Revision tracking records
══════════════════════════════
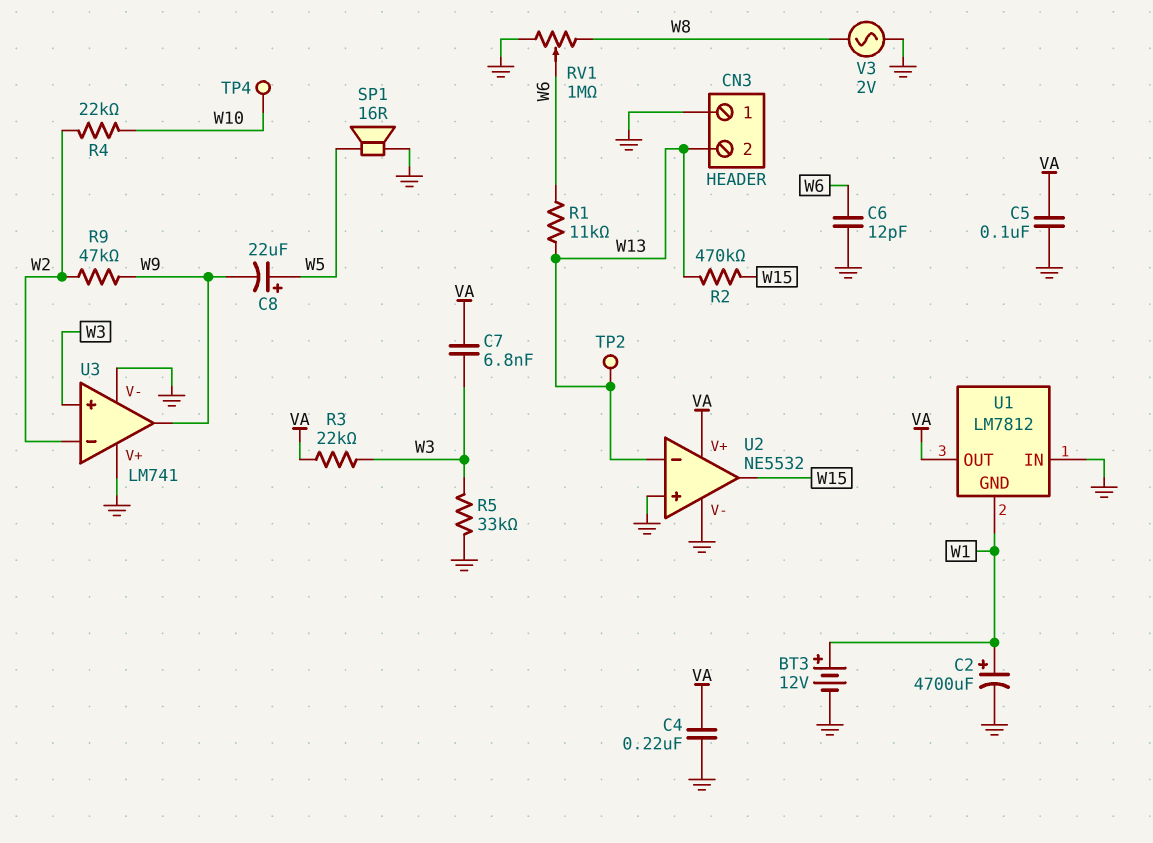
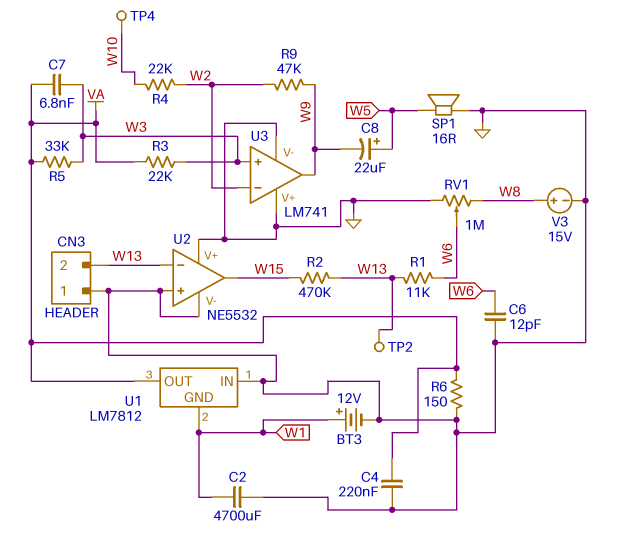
C2: 4700uF (plus W1, minus GND) -> 4700uF (GND, W1)
C5: 100nF (GND, VA) -> none
R5: 33k (GND, W3) -> 33k (VA, W3)
R6: none -> 150 (GND, VA)
U2 pin V+: VA -> GND
V3: AC 2V (GND, W8) -> 15V (plus W8, minus GND)

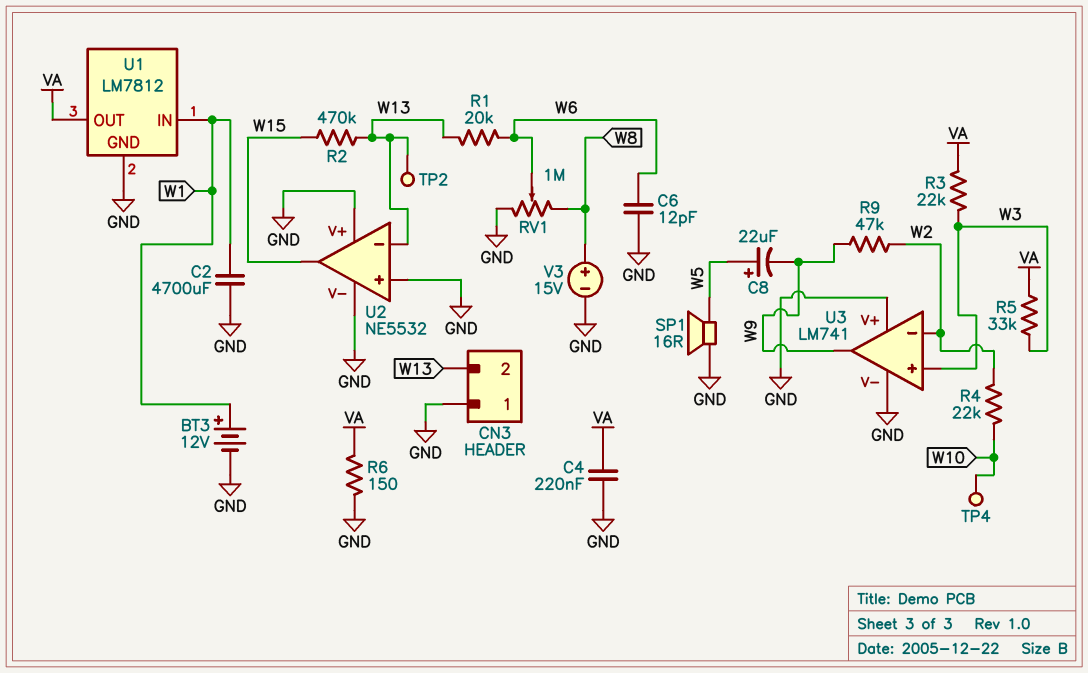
C7: 6.8nF (VA, W3) -> none
R1: 11k (W6, W13) -> 20k (W6, W13)
U1 pin GND: W1 -> GND
U1 pin IN: GND -> W1

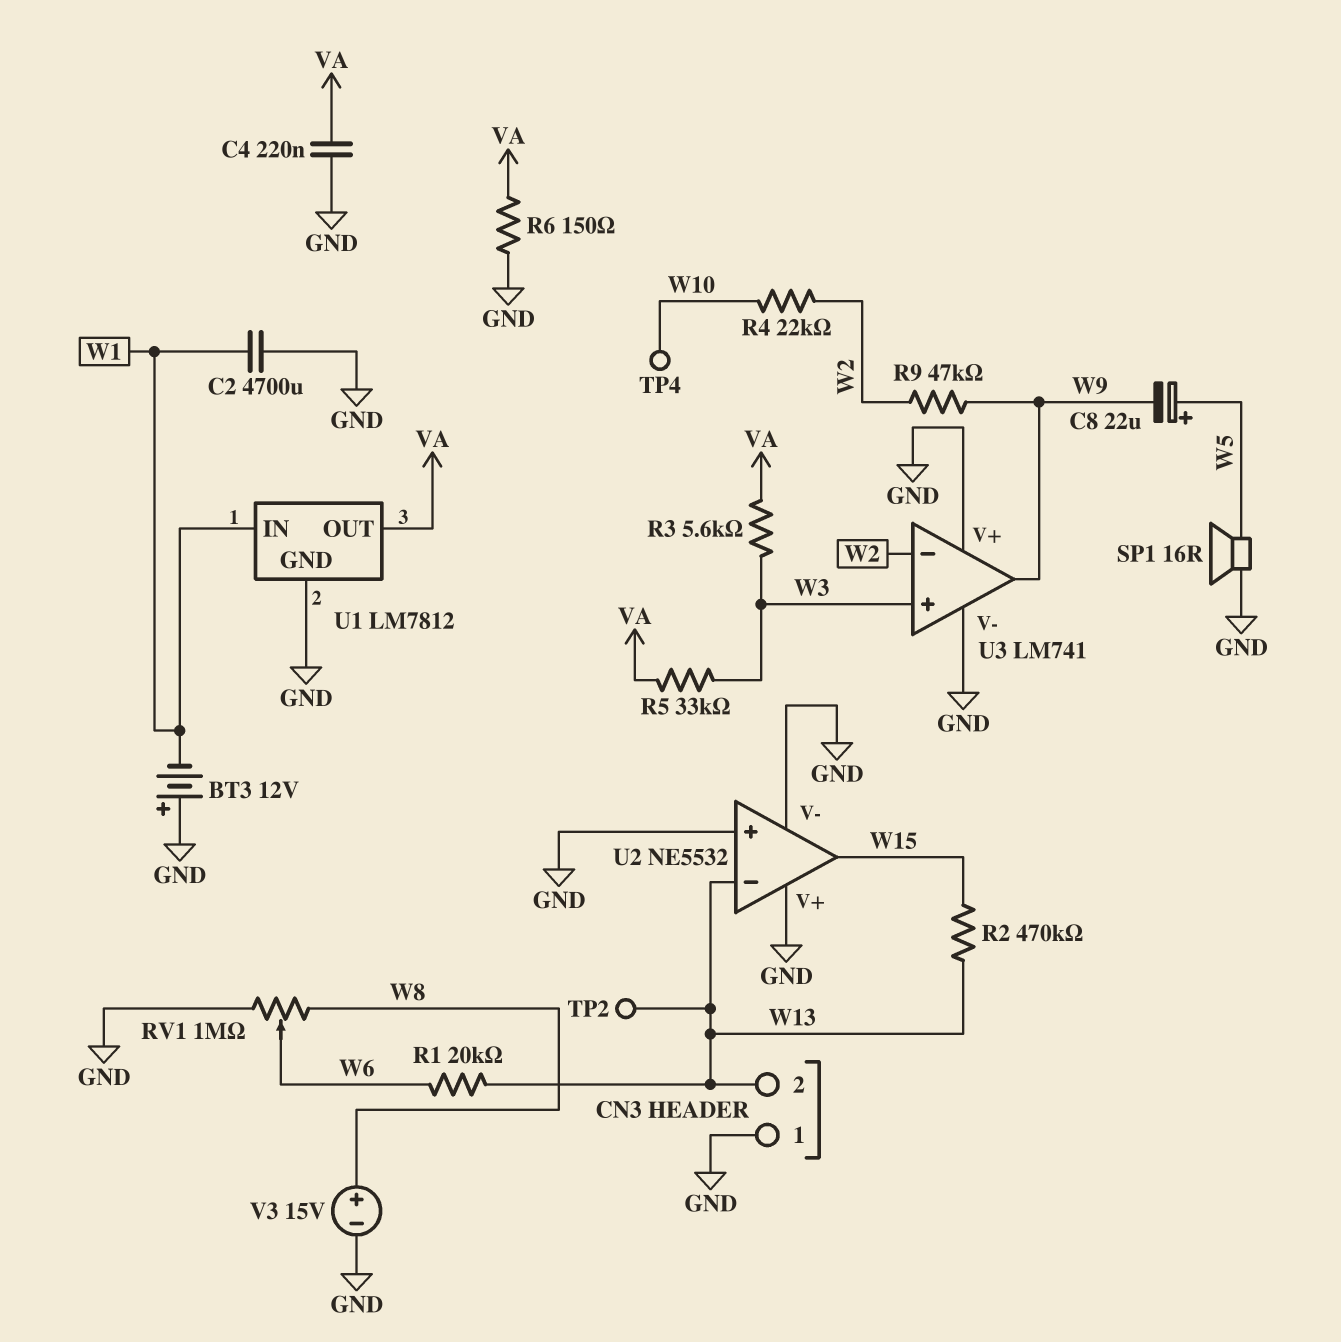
BT3: 12V (plus W1, minus GND) -> 12V (plus GND, minus W1)
C6: 12pF (GND, W6) -> none
R3: 22k (VA, W3) -> 5.6k (VA, W3)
══════════════════════════════
Where the word "minus" shows up in a line of the entries above, copy that line.

C2: 4700uF (plus W1, minus GND) -> 4700uF (GND, W1)
V3: AC 2V (GND, W8) -> 15V (plus W8, minus GND)
BT3: 12V (plus W1, minus GND) -> 12V (plus GND, minus W1)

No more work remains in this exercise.